• _Task input_:
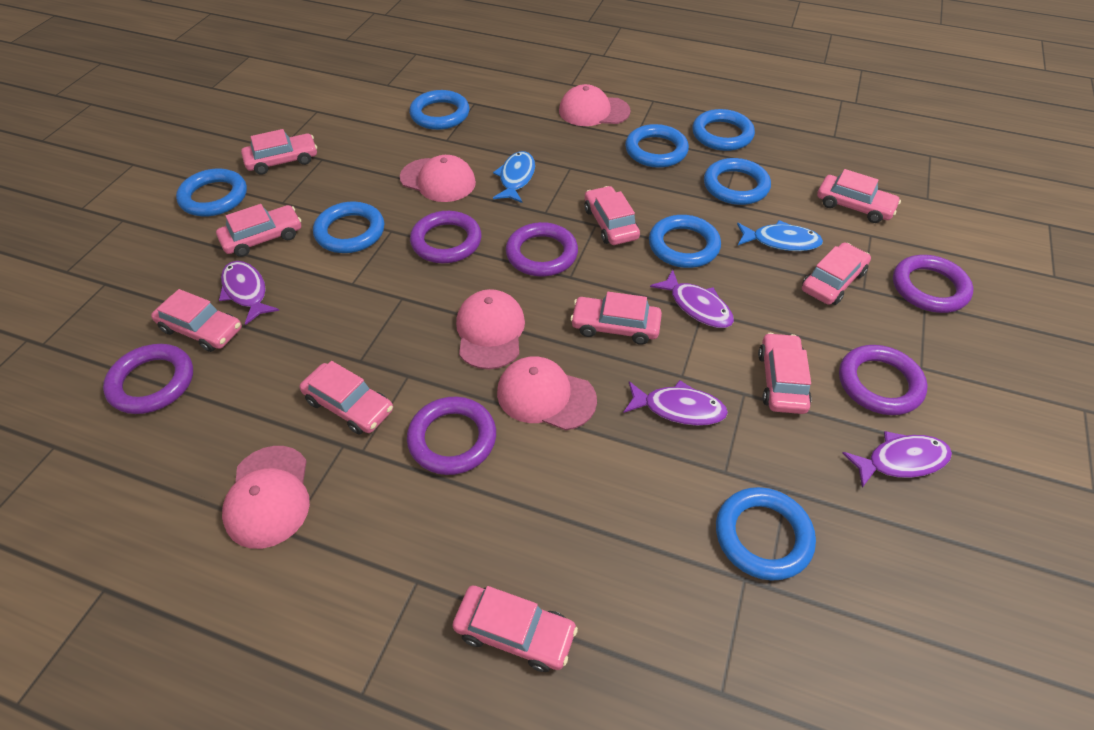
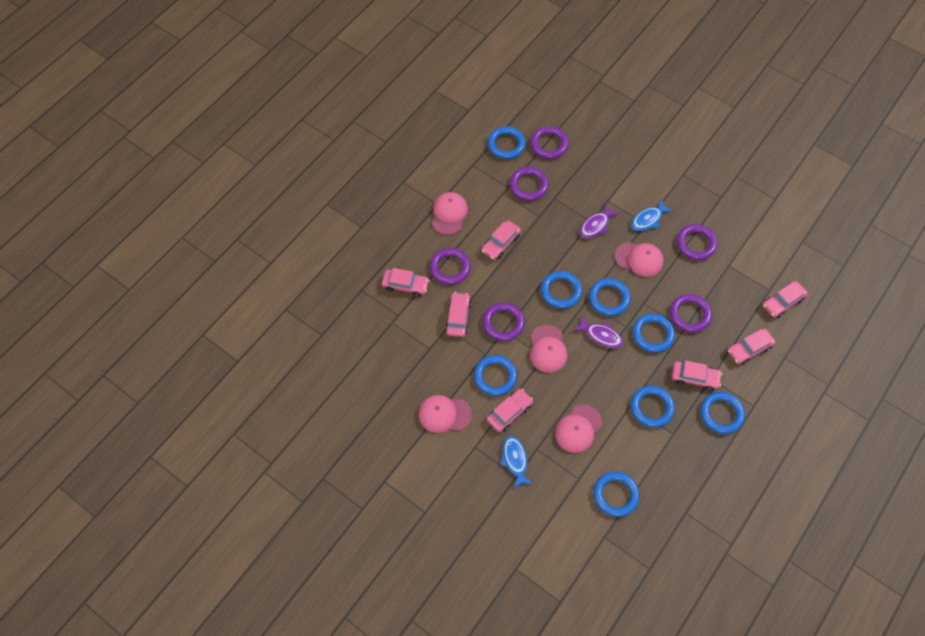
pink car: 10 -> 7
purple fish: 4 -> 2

...

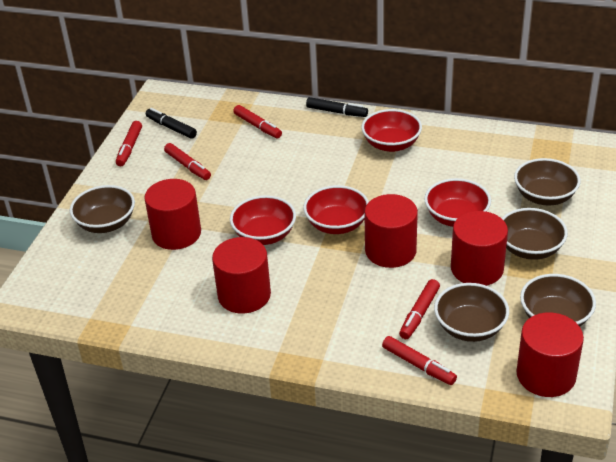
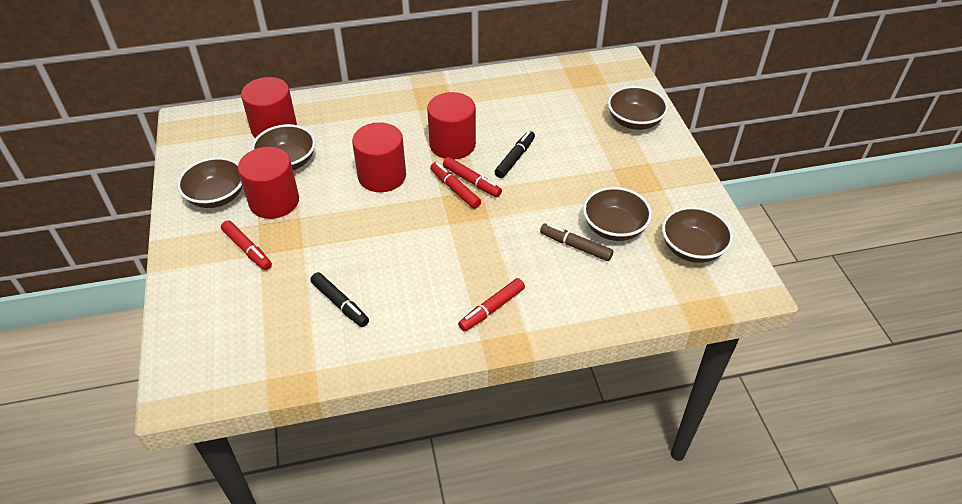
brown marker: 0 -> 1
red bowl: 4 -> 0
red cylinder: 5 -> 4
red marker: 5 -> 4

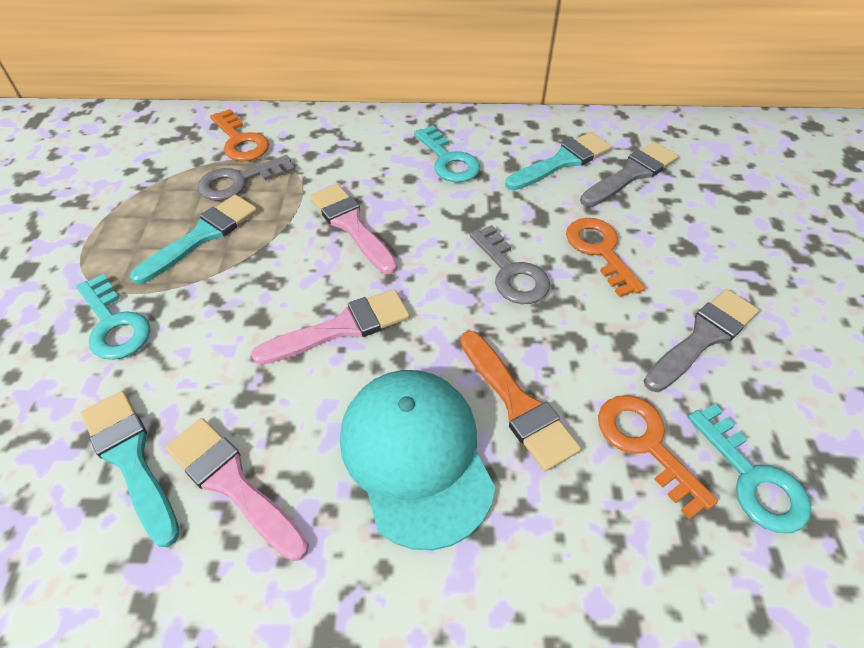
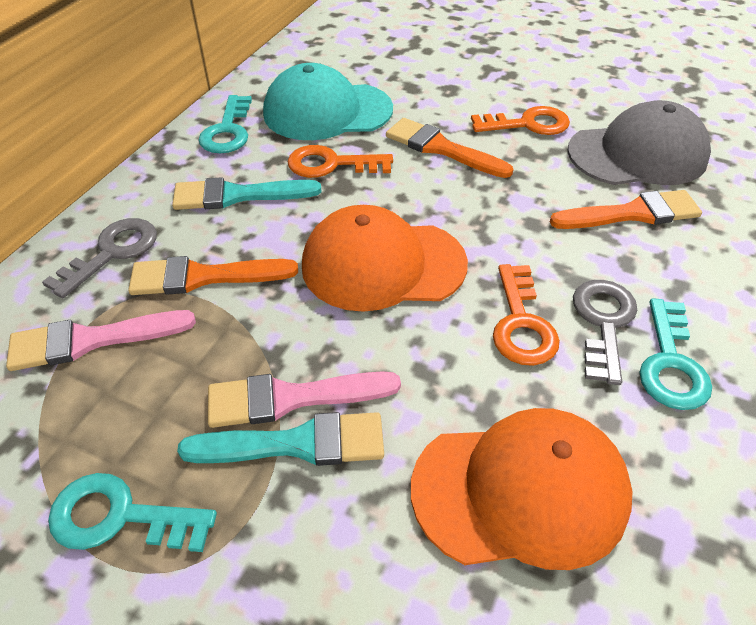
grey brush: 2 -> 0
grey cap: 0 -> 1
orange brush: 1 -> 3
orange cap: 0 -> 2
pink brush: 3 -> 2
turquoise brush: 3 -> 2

• _Task prompt_:
Reproduce the records above exactly, but only from the line with "red marker: 5 -> 4" up to and including the line with "turquoise brush: 3 -> 2". Leave the pictures out.

• _Problem solution_:
red marker: 5 -> 4

grey brush: 2 -> 0
grey cap: 0 -> 1
orange brush: 1 -> 3
orange cap: 0 -> 2
pink brush: 3 -> 2
turquoise brush: 3 -> 2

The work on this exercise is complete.